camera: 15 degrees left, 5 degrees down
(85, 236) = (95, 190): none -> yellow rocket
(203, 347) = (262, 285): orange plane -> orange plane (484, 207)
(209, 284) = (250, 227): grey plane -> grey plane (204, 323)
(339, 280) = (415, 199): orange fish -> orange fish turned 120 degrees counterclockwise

◆ ◆ ◆ ◆

**TASK TO CARRY OUT**
Once you have read the entries, reproduce each one exactly.

**REPLY TO THE EXERCISE**
camera: 15 degrees left, 5 degrees down
(85, 236) = (95, 190): none -> yellow rocket
(203, 347) = (262, 285): orange plane -> orange plane (484, 207)
(209, 284) = (250, 227): grey plane -> grey plane (204, 323)
(339, 280) = (415, 199): orange fish -> orange fish turned 120 degrees counterclockwise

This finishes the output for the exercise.